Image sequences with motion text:

.....

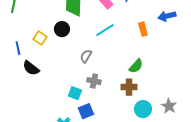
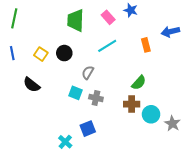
black circle: (62, 29) -> (64, 53), moved
blue line: (18, 48) -> (12, 53), moved
cyan square: (75, 93) -> (76, 93), moved
cyan circle: (143, 109) -> (151, 114), moved

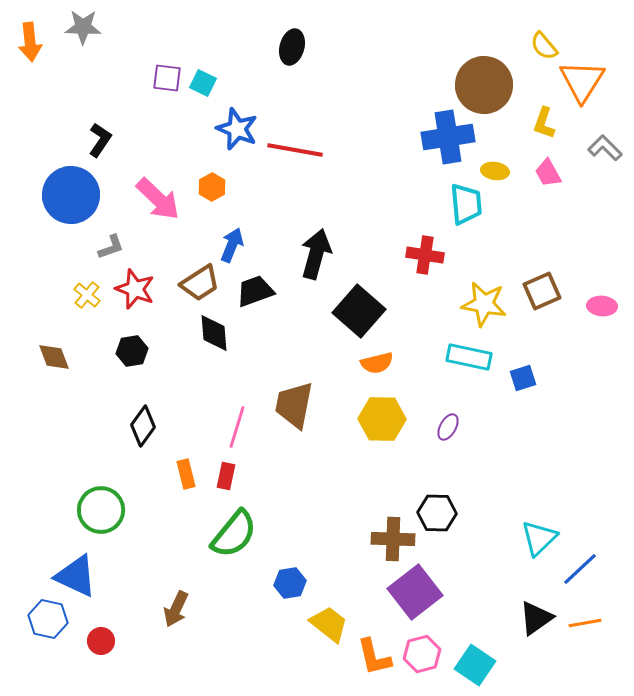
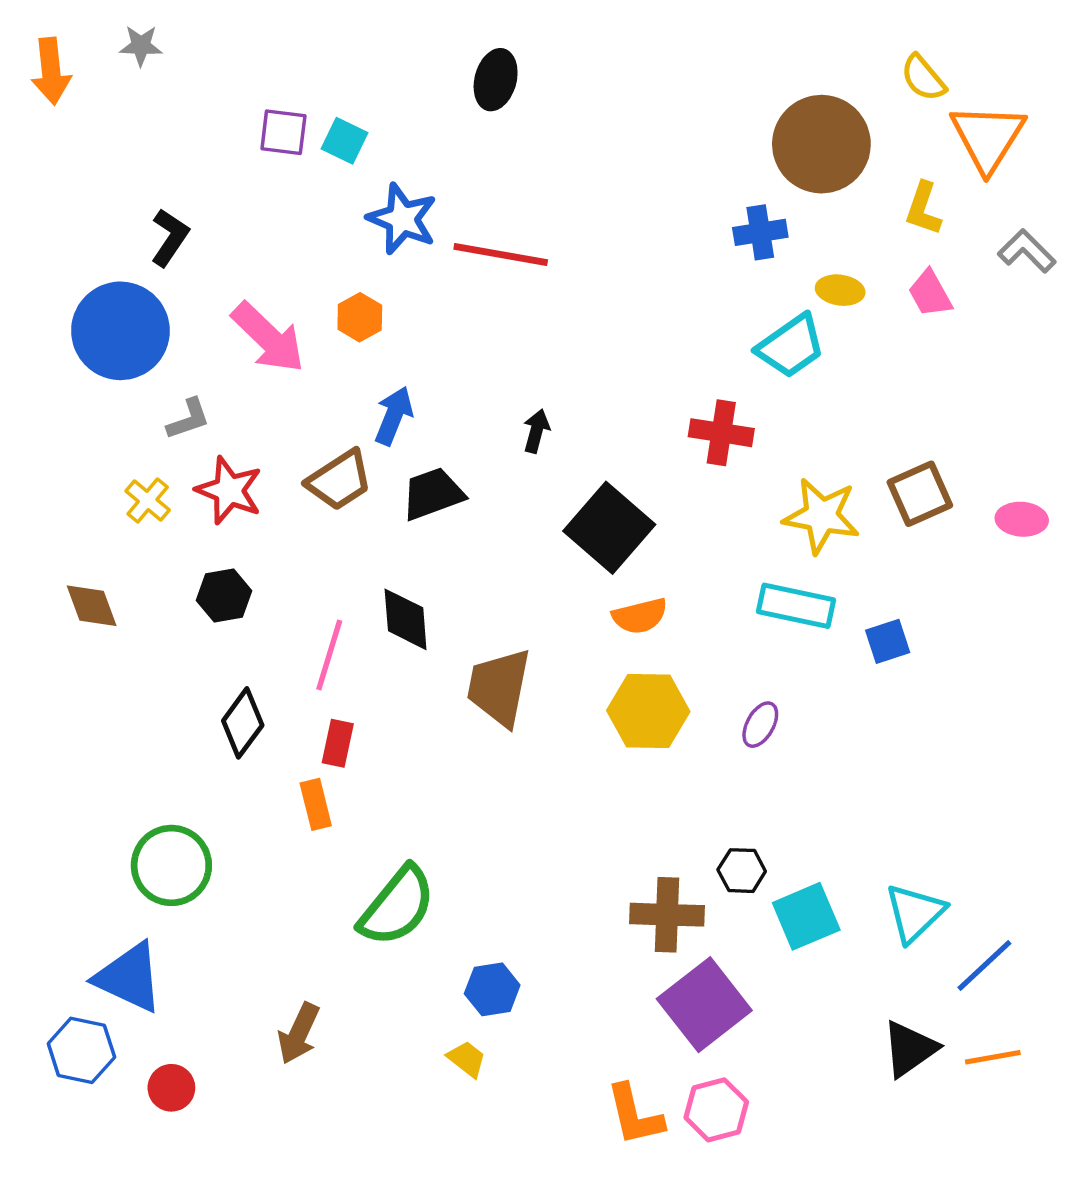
gray star: (83, 27) -> (141, 46), size x0.7
blue cross: (448, 137) -> (760, 232), size x0.6
cyan trapezoid: (466, 204) -> (791, 346), turned 60
black arrow: (316, 254) -> (536, 431), size x0.5
black diamond: (214, 333) -> (406, 619), moved
pink line: (237, 427) -> (329, 655), moved
red rectangle: (226, 476) -> (338, 743), moved
black hexagon: (437, 513) -> (742, 871), size x0.7
yellow trapezoid: (329, 624) -> (467, 1059), moved, size x0.6
cyan square: (475, 665) -> (806, 916), moved, turned 33

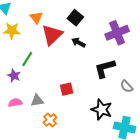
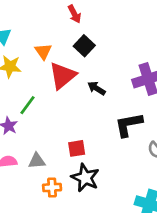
black square: (75, 18) -> (84, 46), moved
black star: (102, 110) -> (85, 178), moved
orange cross: (50, 120) -> (52, 187), turned 32

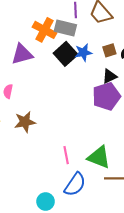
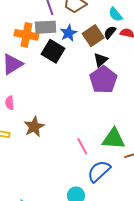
brown square: (109, 50) -> (93, 36), size x1.5
blue star: (83, 53) -> (69, 33), moved
blue semicircle: (75, 184) -> (99, 171), turned -150

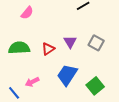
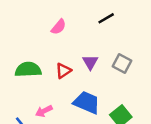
pink semicircle: (27, 13) -> (59, 27), moved
blue trapezoid: (67, 75) -> (87, 102), turned 80

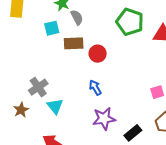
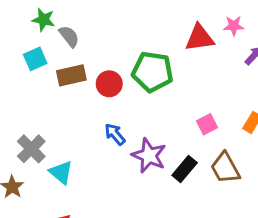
green pentagon: (130, 22) -> (152, 72), moved
purple star: (104, 119) -> (149, 156), moved, turned -30
black rectangle: (133, 133) -> (185, 169), moved

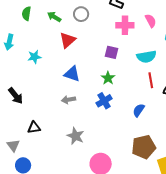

.....

### [PROBLEM REQUIREMENTS]
Tally the lines of the data that hold the string "semicircle". Answer with the number and nothing more.

### [OUTPUT OF THE TASK]
2